▶ [What is being asked]:
Return the data word for word. Pictures are to be omitted.

▶ [Given records]:
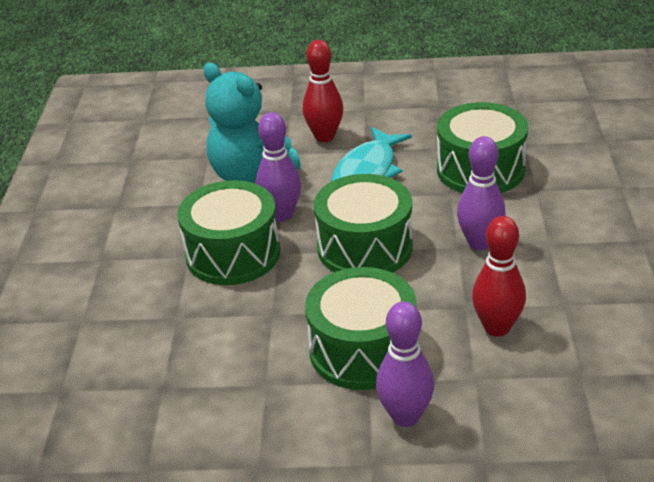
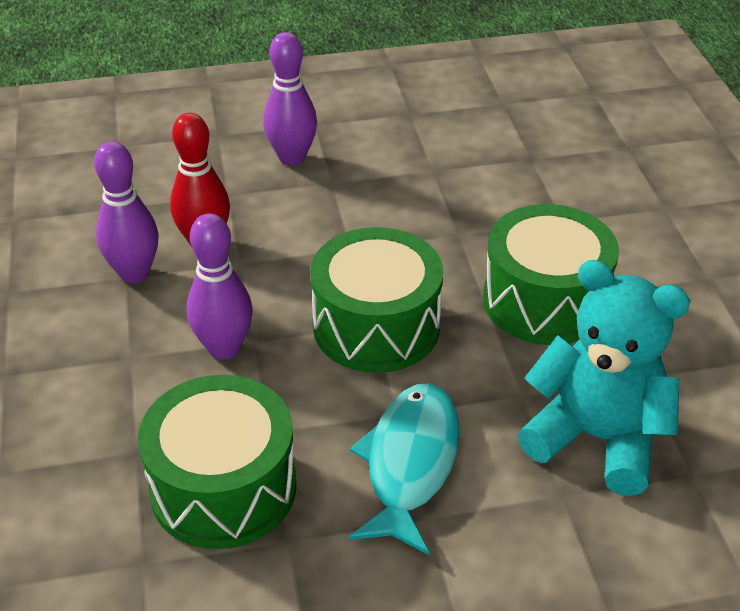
camera: 165 degrees right, 5 degrees up
purple bowling pin [256,112,301,222] -> purple bowling pin moved to [94,141,158,283]
red bowling pin [303,40,343,142] -> none
green drum [305,267,417,390] -> none

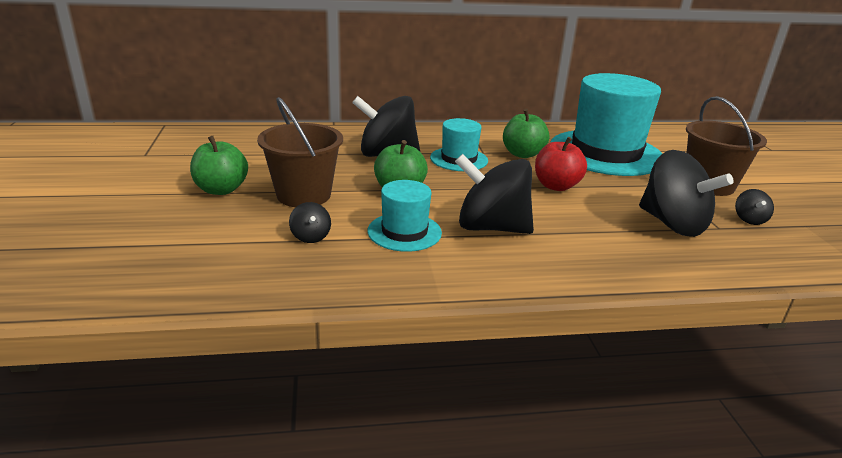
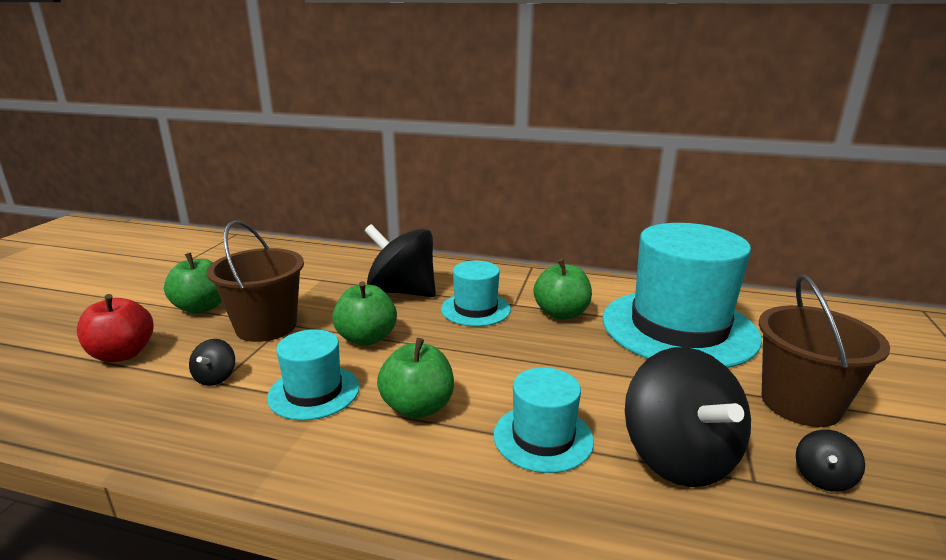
camera: 25 degrees right, 5 degrees down
black spinning top [455,154,534,234] -> green apple [377,338,454,419]
red apple [535,137,587,191] -> red apple moved to [77,294,154,362]
none -> turquoise hat [493,367,594,473]

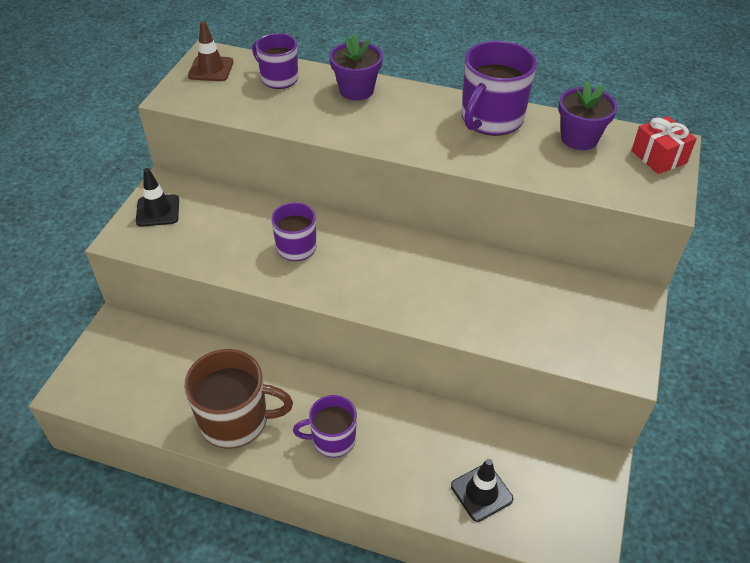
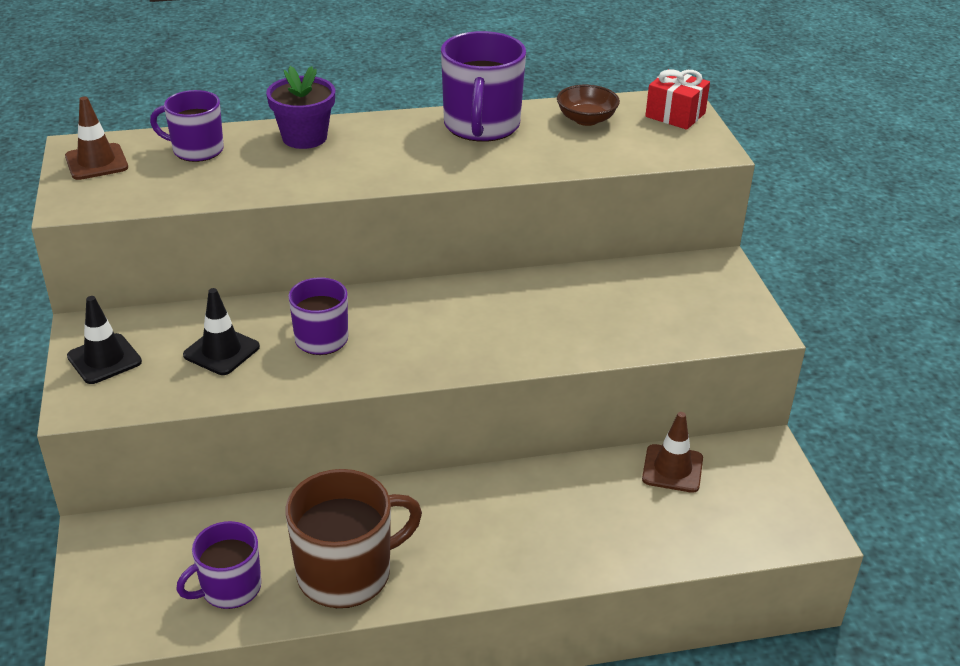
camera: 30 degrees left, 10 degrees down
purple mug [293,395,357,457] -> purple mug moved to [176,521,261,609]
black traffic cone [451,459,513,522] -> black traffic cone moved to [183,288,260,375]
purple flower pot [558,81,617,150] -> brown bowl [557,85,620,126]
none -> brown traffic cone [642,412,703,493]

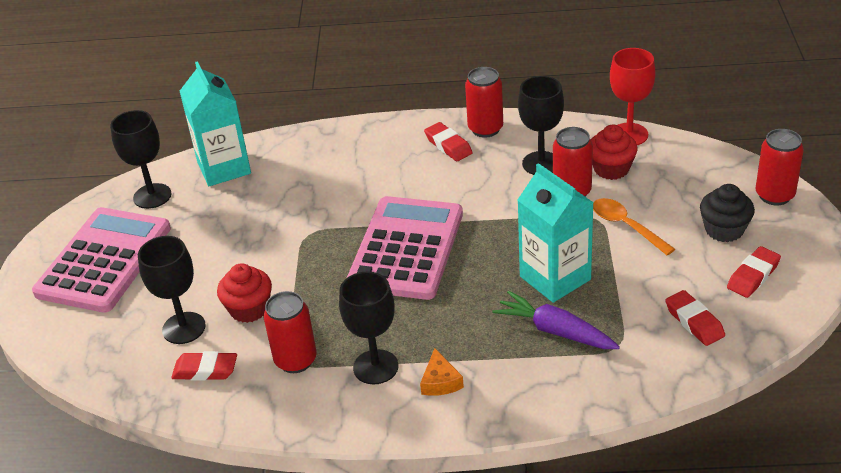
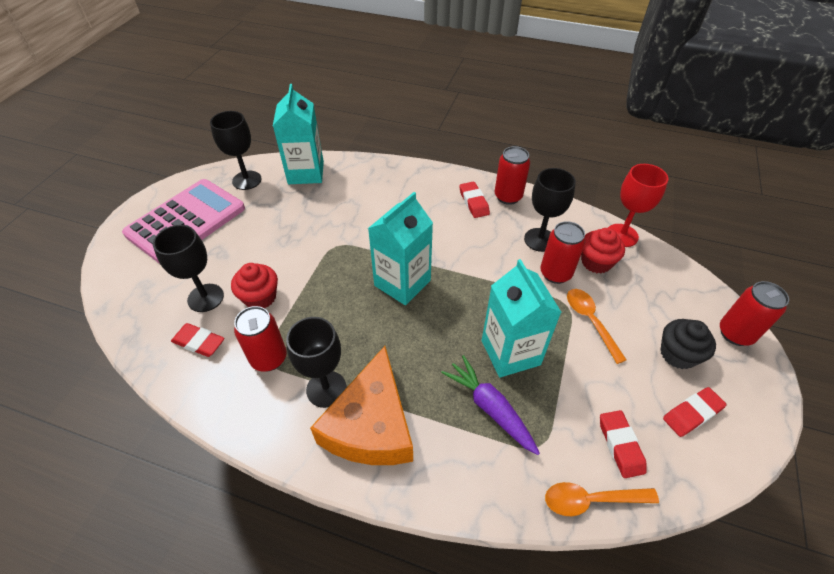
camera: 15 degrees right, 10 degrees up
pink calculator [347,196,463,300] -> turquoise carton [368,192,433,305]
orange cheese [420,348,464,396] -> orange cheese [310,346,413,465], size x2.50
none -> orange spoon [545,482,659,516]

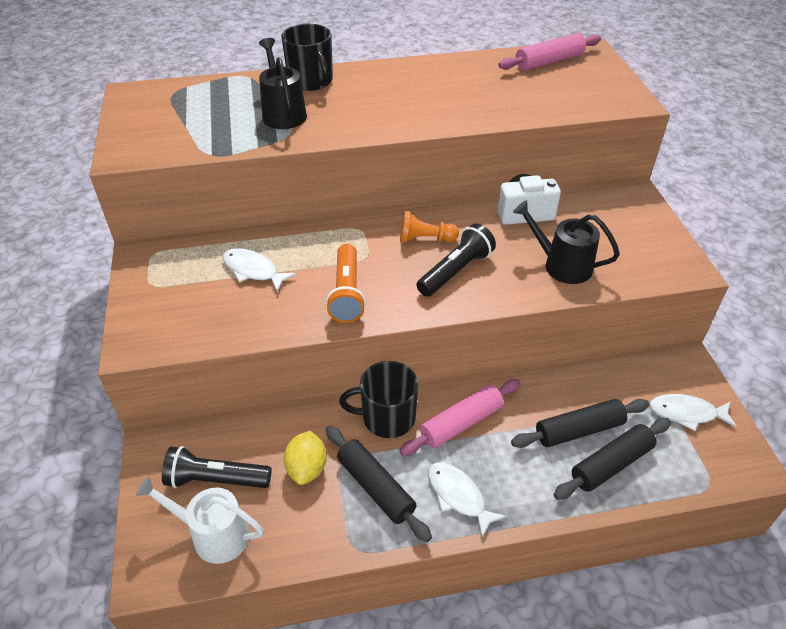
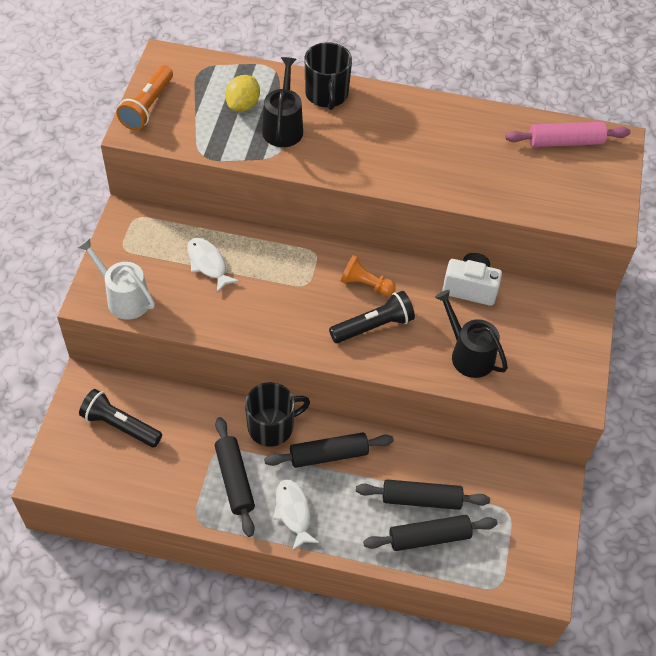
camera: 20 degrees right, 10 degrees up
white watering can [136,477,264,564] -> white watering can moved to [77,238,155,320]
yellow lemon [283,431,327,485] -> yellow lemon moved to [225,75,260,112]
orange flashlight [326,244,366,323] -> orange flashlight moved to [116,65,173,130]
black mug [339,361,419,438] -> black mug turned 135 degrees clockwise [245,382,310,447]
pink rolling pin [399,379,521,456] -> black rolling pin [264,432,394,468]
white fish [650,394,737,431] -> none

▶ [Exercise result]:
camera: 165 degrees right, 5 degrees up
purple bowling pin [256,112,301,222] -> purple bowling pin moved to [94,141,158,283]
red bowling pin [303,40,343,142] -> none
green drum [305,267,417,390] -> none

camera: 25 degrees right, 5 degrees down
black spinning top [455,154,534,234] -> green apple [377,338,454,419]
red apple [535,137,587,191] -> red apple moved to [77,294,154,362]
none -> turquoise hat [493,367,594,473]

camera: 30 degrees left, 10 degrees down
purple mug [293,395,357,457] -> purple mug moved to [176,521,261,609]
black traffic cone [451,459,513,522] -> black traffic cone moved to [183,288,260,375]
purple flower pot [558,81,617,150] -> brown bowl [557,85,620,126]
none -> brown traffic cone [642,412,703,493]

camera: 15 degrees right, 10 degrees up
pink calculator [347,196,463,300] -> turquoise carton [368,192,433,305]
orange cheese [420,348,464,396] -> orange cheese [310,346,413,465], size x2.50
none -> orange spoon [545,482,659,516]

camera: 20 degrees right, 10 degrees up
white watering can [136,477,264,564] -> white watering can moved to [77,238,155,320]
yellow lemon [283,431,327,485] -> yellow lemon moved to [225,75,260,112]
orange flashlight [326,244,366,323] -> orange flashlight moved to [116,65,173,130]
black mug [339,361,419,438] -> black mug turned 135 degrees clockwise [245,382,310,447]
pink rolling pin [399,379,521,456] -> black rolling pin [264,432,394,468]
white fish [650,394,737,431] -> none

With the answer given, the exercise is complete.